*Exercise aim:*
From the material below, retype exactly the lines that begin at the line with "red rolling pin [209,286,287,326]" and end after the line with "none -> white duck [626,136,711,204]"; pictures stay out of the copy.

*Listed entries:*
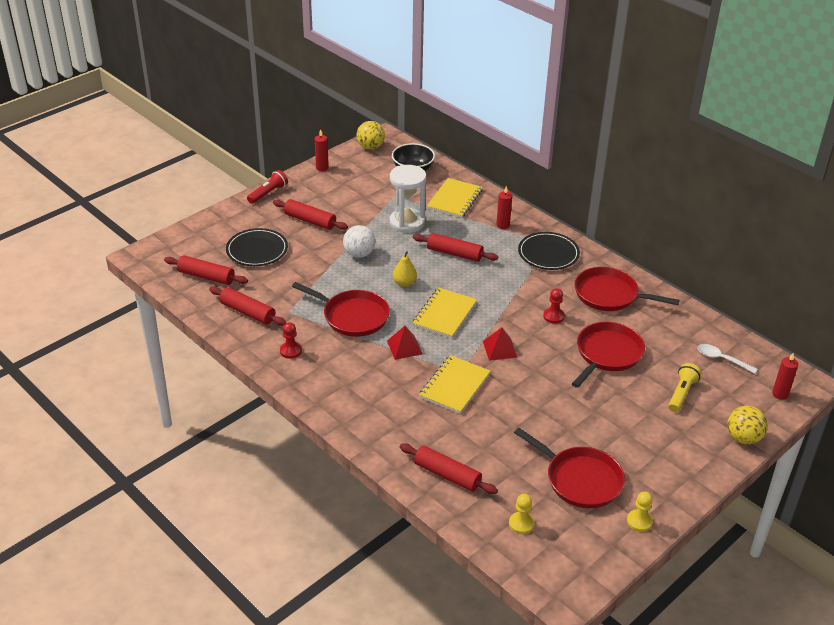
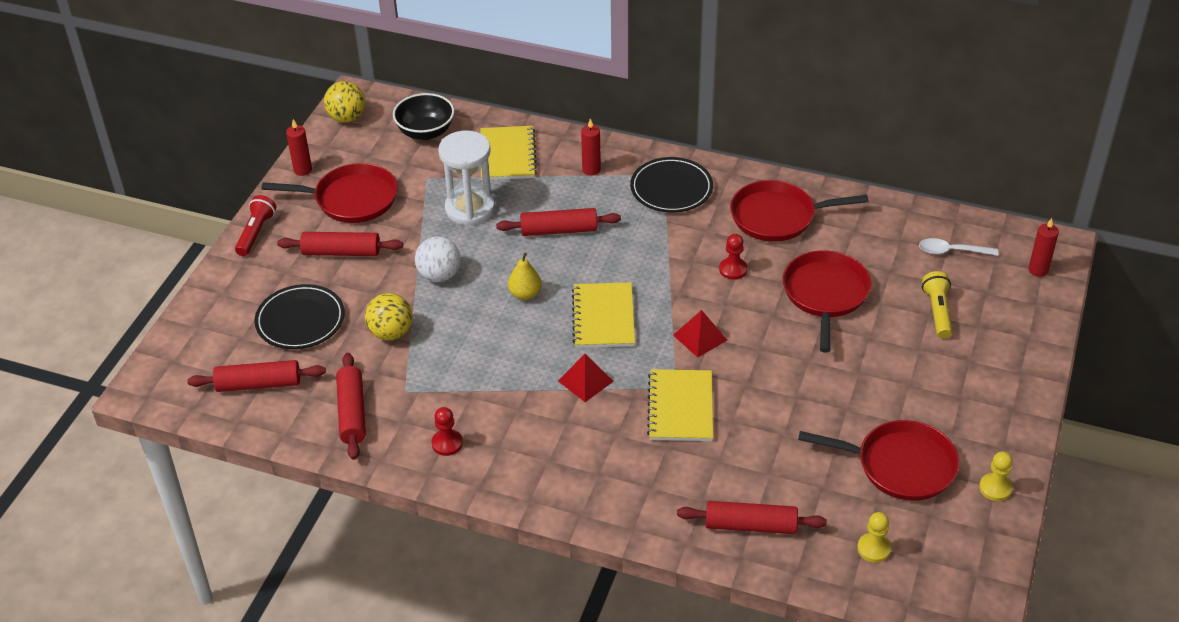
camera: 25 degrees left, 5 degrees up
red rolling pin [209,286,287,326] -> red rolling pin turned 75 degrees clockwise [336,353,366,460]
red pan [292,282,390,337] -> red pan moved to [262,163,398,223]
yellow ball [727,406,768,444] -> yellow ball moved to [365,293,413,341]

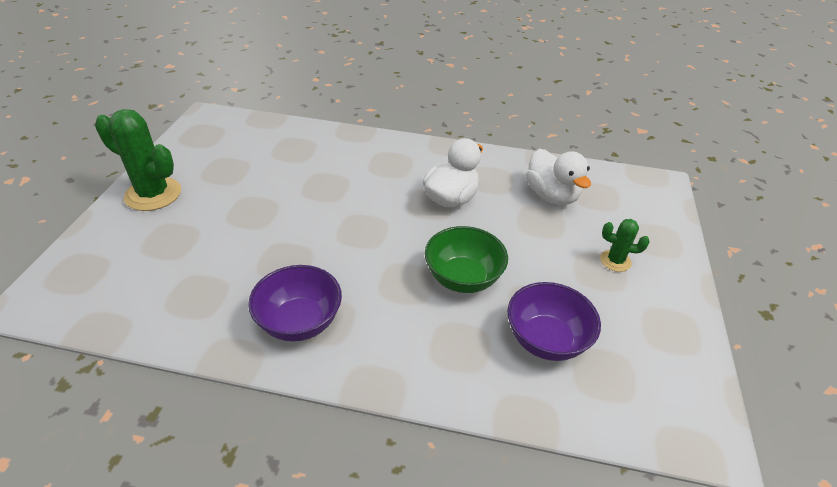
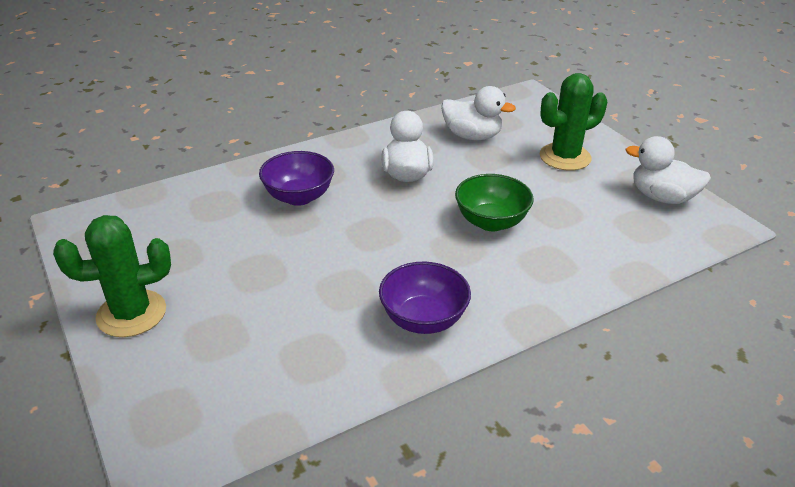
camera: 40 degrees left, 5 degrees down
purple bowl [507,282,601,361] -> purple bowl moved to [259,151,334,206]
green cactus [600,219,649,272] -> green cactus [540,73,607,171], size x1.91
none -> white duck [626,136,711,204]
==
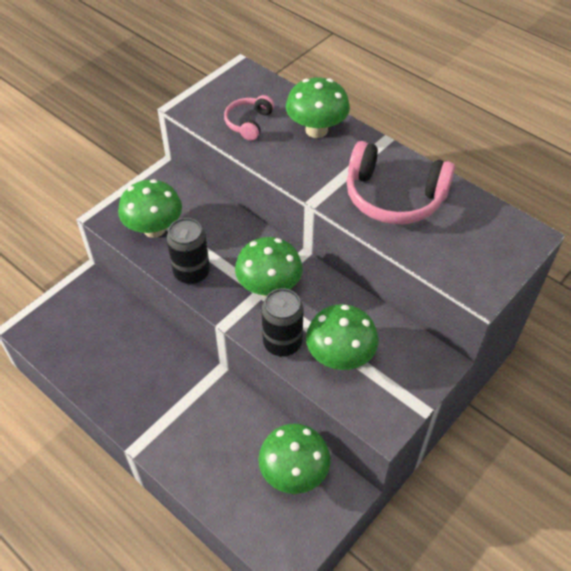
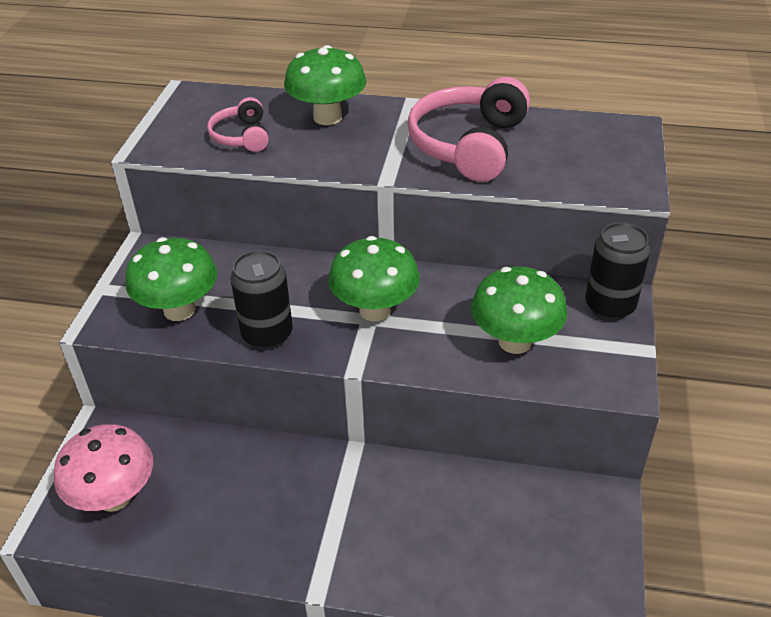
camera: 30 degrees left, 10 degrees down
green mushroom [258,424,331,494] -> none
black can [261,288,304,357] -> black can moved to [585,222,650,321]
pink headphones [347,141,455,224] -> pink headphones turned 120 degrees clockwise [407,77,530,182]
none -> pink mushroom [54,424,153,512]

*Answer below:*
red rolling pin [209,286,287,326] -> red rolling pin turned 75 degrees clockwise [336,353,366,460]
red pan [292,282,390,337] -> red pan moved to [262,163,398,223]
yellow ball [727,406,768,444] -> yellow ball moved to [365,293,413,341]

camera: 40 degrees left, 5 degrees down
purple bowl [507,282,601,361] -> purple bowl moved to [259,151,334,206]
green cactus [600,219,649,272] -> green cactus [540,73,607,171], size x1.91
none -> white duck [626,136,711,204]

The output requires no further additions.